>> start

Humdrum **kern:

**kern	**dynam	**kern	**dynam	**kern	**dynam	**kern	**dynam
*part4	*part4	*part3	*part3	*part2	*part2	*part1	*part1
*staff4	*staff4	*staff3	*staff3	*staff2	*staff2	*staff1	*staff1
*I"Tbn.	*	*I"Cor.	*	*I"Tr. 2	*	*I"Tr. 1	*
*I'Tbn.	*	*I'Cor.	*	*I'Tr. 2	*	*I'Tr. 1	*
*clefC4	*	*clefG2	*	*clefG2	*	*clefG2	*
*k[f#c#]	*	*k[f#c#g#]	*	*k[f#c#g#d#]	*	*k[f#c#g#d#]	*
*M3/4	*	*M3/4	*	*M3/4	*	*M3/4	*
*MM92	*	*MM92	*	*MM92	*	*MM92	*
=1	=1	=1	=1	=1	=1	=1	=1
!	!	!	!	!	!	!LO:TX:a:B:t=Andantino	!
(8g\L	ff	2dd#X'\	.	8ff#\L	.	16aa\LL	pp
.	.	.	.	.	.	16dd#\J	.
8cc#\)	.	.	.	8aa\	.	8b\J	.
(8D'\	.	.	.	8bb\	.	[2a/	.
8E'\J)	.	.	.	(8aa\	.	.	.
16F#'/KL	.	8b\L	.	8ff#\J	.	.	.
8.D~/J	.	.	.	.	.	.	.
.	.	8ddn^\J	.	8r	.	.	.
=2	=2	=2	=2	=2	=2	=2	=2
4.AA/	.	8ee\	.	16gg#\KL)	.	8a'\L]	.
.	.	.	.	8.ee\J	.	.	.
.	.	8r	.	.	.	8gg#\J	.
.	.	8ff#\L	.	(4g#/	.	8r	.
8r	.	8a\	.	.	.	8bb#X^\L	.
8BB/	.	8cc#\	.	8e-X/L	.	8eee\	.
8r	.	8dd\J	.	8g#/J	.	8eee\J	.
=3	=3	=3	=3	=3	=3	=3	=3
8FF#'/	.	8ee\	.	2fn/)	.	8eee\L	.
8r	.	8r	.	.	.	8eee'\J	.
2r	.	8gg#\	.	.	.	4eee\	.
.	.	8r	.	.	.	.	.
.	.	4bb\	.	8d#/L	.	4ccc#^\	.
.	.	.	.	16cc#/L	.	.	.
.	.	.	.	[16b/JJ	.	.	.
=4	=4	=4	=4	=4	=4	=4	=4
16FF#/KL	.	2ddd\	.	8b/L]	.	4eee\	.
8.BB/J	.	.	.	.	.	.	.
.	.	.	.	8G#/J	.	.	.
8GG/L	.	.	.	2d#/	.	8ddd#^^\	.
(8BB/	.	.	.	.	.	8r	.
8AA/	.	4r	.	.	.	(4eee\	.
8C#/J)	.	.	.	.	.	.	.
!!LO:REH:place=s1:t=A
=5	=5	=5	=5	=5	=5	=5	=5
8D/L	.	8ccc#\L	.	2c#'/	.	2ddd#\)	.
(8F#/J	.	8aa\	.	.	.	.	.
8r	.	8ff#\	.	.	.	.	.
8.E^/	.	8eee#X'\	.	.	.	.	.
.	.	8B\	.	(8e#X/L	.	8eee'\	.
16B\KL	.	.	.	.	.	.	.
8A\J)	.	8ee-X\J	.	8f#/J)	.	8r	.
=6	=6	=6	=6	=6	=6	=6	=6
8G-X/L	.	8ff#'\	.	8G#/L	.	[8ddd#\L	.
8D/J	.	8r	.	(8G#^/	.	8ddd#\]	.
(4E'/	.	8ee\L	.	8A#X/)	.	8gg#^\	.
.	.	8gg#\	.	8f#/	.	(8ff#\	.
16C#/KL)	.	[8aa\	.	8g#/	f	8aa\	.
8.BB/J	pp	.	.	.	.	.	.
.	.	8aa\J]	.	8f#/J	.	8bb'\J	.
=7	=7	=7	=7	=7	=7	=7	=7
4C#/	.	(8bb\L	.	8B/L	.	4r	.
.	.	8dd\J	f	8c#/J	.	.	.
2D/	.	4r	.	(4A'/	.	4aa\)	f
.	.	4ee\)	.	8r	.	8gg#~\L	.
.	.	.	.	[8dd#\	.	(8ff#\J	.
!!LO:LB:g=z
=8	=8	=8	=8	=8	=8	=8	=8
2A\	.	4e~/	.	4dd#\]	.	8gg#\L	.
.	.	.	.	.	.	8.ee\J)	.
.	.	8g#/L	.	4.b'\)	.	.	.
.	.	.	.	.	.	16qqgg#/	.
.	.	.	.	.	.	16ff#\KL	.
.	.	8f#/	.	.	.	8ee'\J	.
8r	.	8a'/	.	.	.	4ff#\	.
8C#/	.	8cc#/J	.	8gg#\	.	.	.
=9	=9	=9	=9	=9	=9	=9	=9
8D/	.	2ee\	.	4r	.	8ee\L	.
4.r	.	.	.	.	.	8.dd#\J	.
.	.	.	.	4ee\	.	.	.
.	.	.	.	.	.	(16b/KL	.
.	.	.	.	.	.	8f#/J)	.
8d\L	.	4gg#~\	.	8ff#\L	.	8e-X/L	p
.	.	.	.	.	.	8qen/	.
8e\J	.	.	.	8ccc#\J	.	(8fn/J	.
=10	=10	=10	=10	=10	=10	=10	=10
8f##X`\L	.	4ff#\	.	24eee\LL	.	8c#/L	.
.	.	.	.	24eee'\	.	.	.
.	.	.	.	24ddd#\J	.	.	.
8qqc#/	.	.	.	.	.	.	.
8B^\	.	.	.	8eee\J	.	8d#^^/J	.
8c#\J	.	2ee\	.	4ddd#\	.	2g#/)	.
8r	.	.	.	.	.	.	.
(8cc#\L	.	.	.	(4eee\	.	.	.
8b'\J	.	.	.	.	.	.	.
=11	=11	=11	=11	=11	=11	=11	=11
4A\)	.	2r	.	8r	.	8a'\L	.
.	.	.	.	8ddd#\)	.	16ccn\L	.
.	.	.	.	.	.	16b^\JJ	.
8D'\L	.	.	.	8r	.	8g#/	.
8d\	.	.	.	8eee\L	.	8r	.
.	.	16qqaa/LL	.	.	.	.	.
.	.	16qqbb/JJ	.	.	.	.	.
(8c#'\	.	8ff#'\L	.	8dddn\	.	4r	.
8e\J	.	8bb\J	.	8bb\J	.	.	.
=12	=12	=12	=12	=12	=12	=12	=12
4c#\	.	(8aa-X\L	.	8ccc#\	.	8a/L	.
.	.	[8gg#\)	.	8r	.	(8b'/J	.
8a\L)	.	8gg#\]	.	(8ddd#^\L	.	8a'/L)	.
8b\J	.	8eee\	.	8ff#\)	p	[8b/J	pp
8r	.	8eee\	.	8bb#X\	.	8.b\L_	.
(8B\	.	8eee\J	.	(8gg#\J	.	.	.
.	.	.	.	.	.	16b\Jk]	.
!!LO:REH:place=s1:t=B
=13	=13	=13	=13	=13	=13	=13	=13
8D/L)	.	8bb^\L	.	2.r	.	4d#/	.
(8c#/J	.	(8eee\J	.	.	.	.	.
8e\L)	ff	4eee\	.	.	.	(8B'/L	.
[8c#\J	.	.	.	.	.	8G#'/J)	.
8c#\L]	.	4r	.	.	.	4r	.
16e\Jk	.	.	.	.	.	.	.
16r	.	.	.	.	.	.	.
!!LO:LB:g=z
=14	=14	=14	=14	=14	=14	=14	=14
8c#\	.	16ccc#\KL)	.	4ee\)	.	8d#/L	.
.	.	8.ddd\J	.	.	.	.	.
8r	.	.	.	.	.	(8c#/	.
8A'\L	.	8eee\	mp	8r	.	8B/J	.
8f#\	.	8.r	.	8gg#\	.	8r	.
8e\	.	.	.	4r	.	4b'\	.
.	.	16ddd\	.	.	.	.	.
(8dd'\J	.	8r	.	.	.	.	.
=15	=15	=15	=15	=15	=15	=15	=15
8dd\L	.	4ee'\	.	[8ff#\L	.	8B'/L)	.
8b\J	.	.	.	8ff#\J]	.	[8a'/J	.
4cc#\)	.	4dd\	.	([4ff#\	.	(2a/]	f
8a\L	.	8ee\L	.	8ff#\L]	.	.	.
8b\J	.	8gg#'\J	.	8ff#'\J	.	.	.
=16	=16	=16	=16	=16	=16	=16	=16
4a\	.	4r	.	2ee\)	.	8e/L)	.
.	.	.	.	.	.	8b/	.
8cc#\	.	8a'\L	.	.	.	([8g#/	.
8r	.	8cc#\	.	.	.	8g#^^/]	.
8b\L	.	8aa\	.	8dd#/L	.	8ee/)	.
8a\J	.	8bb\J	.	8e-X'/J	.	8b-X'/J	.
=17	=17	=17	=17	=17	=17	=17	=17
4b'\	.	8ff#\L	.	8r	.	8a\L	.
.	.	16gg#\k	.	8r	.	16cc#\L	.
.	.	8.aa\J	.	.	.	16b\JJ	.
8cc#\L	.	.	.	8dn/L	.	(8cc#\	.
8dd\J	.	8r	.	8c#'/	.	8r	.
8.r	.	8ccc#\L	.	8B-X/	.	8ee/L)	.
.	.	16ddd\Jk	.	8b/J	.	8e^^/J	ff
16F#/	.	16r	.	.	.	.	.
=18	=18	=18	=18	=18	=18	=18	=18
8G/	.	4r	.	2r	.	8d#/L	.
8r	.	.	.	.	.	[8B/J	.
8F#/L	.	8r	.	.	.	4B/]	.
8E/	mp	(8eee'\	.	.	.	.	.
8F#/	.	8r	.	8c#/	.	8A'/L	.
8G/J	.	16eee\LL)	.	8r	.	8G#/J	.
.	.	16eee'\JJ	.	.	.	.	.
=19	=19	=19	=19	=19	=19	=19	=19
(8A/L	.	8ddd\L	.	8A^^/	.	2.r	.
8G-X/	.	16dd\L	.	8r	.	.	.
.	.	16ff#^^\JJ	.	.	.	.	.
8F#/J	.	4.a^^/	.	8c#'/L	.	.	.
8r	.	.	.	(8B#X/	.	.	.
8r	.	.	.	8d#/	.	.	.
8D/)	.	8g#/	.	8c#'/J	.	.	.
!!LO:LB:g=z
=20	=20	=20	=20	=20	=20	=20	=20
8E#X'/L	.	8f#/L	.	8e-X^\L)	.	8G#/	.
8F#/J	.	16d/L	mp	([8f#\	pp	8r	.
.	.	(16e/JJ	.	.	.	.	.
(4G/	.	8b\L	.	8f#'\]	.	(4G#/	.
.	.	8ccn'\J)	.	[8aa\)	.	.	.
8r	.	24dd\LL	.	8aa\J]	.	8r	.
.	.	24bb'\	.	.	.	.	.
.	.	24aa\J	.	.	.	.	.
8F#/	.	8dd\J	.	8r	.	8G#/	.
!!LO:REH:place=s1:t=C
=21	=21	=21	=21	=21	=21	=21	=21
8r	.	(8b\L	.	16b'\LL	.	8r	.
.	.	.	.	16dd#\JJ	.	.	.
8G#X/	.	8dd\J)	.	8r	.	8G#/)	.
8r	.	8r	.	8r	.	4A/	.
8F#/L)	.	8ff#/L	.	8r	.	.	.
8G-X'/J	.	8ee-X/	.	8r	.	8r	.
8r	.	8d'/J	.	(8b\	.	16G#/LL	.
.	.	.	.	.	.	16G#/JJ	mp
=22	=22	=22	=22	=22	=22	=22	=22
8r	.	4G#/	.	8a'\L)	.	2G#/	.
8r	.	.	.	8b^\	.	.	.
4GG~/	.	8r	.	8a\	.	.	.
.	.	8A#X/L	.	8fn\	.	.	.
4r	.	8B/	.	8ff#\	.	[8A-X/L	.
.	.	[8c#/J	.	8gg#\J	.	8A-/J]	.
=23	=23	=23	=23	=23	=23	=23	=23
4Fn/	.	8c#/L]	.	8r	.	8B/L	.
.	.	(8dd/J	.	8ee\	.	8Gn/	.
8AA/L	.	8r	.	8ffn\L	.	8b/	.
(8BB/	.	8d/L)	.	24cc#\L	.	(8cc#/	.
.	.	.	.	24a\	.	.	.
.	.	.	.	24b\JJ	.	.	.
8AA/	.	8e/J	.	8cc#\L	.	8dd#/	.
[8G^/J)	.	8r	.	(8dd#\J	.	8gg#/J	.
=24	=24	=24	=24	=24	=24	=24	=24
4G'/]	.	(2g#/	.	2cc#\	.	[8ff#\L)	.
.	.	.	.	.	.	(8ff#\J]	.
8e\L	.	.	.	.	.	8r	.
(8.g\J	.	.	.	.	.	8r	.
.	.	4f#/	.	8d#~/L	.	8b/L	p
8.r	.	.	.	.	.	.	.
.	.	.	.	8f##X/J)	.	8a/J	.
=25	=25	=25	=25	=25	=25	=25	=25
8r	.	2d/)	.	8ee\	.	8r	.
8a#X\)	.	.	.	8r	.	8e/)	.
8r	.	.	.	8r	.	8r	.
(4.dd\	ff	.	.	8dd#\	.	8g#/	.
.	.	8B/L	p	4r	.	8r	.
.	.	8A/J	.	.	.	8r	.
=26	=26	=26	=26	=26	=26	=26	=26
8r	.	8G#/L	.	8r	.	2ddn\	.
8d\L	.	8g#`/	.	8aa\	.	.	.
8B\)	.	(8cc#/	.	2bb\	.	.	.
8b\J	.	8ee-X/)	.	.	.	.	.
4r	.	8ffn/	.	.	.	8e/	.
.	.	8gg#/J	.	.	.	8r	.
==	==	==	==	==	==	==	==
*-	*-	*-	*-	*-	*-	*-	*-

>> end

§ **DIRECTION**
List every line of the data that contains the string "kern". Treat uppercase and lowercase as different.

§ **RESULT**
Humdrum **kern:
**kern	**dynam	**kern	**dynam	**kern	**dynam	**kern	**dynam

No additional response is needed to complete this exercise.